--- Data under study ---

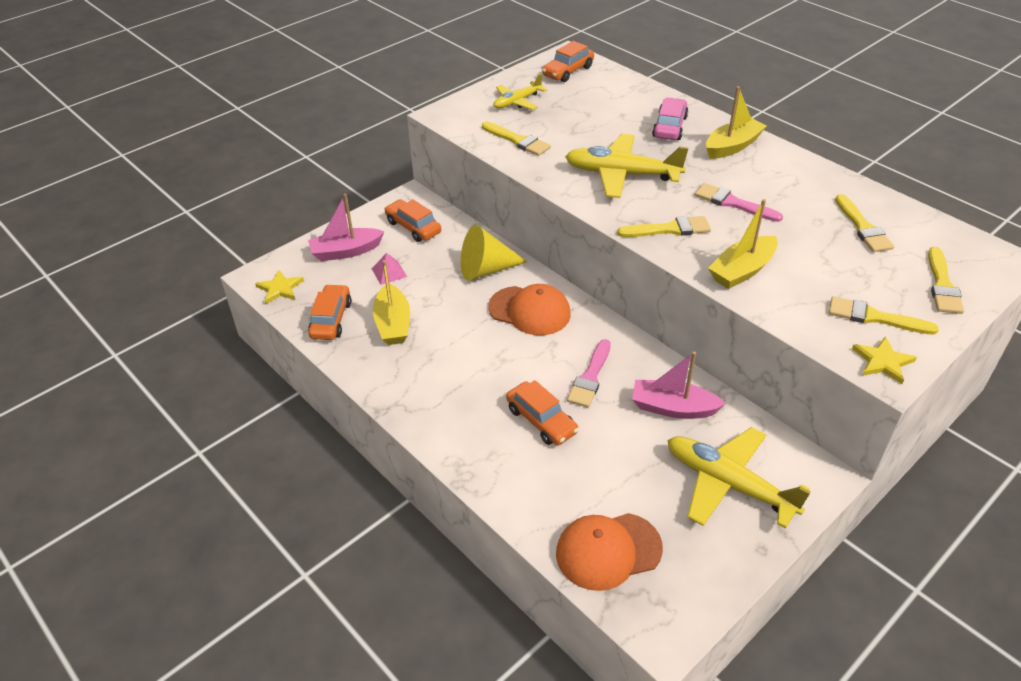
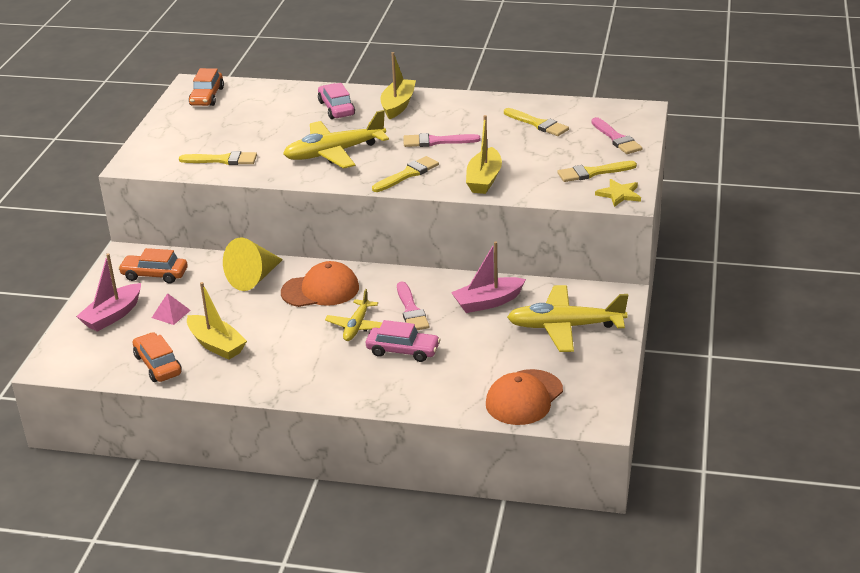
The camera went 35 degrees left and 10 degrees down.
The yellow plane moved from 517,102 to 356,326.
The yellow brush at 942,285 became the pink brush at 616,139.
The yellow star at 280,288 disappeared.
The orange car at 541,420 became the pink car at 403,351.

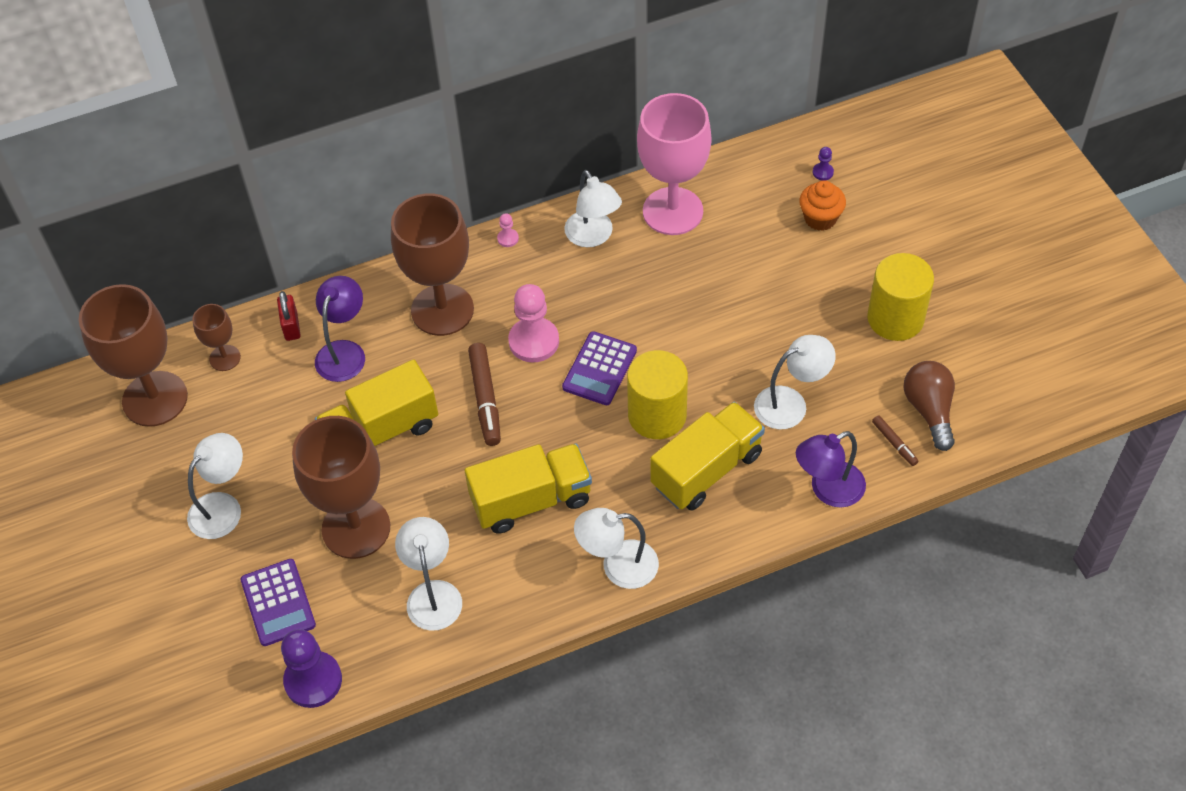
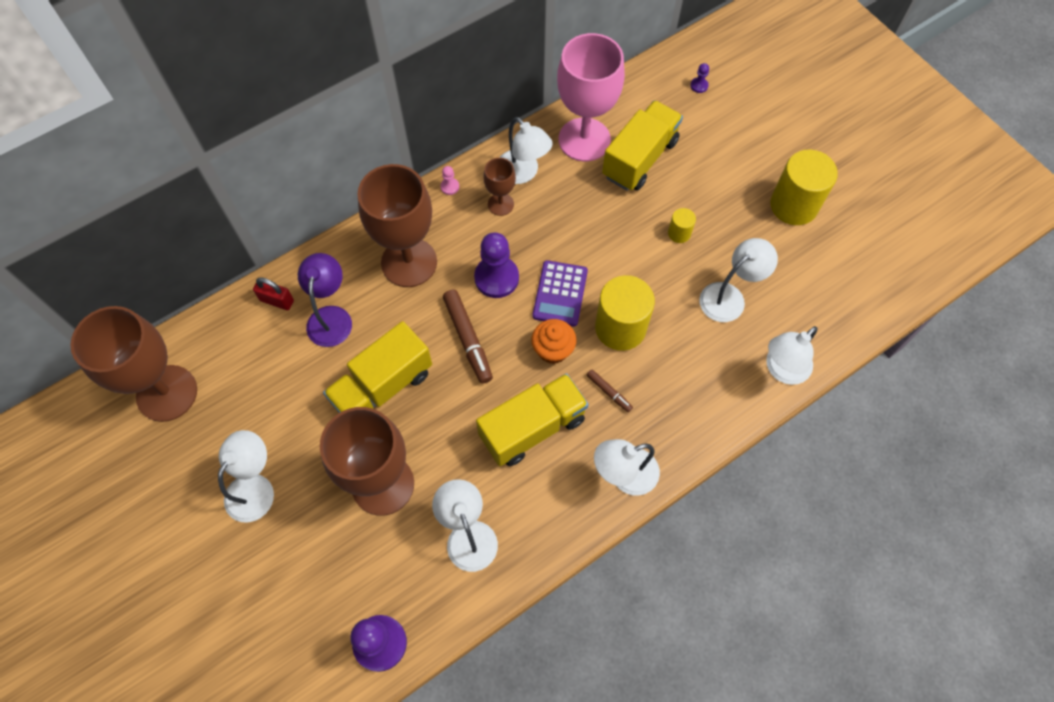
The camera went 15 degrees left and 10 degrees up.
The orange cupcake moved from 820,218 to 553,350.
The pink pawn at 534,341 became the purple pawn at 496,278.
The red padlock at 291,326 turned 45 degrees counterclockwise.
The brown goblet moved from 225,358 to 500,204.
The brown light bulb at 929,410 disappeared.
The yellow truck moved from 706,470 to 639,159.
The brown marker moved from 894,443 to 609,392.
The purple lamp at 828,490 became the white lamp at 782,370.
The purple calculator at 278,603 disappeared.
The yellow cylinder at 679,233 appeared.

---

→ Task to carry out:
Output exactly and only the lines from the line containing "The yellow plane" to the end of the entries, both included, and omit every picture.

→ Exercise output:
The yellow plane moved from 517,102 to 356,326.
The yellow brush at 942,285 became the pink brush at 616,139.
The yellow star at 280,288 disappeared.
The orange car at 541,420 became the pink car at 403,351.

The camera went 15 degrees left and 10 degrees up.
The orange cupcake moved from 820,218 to 553,350.
The pink pawn at 534,341 became the purple pawn at 496,278.
The red padlock at 291,326 turned 45 degrees counterclockwise.
The brown goblet moved from 225,358 to 500,204.
The brown light bulb at 929,410 disappeared.
The yellow truck moved from 706,470 to 639,159.
The brown marker moved from 894,443 to 609,392.
The purple lamp at 828,490 became the white lamp at 782,370.
The purple calculator at 278,603 disappeared.
The yellow cylinder at 679,233 appeared.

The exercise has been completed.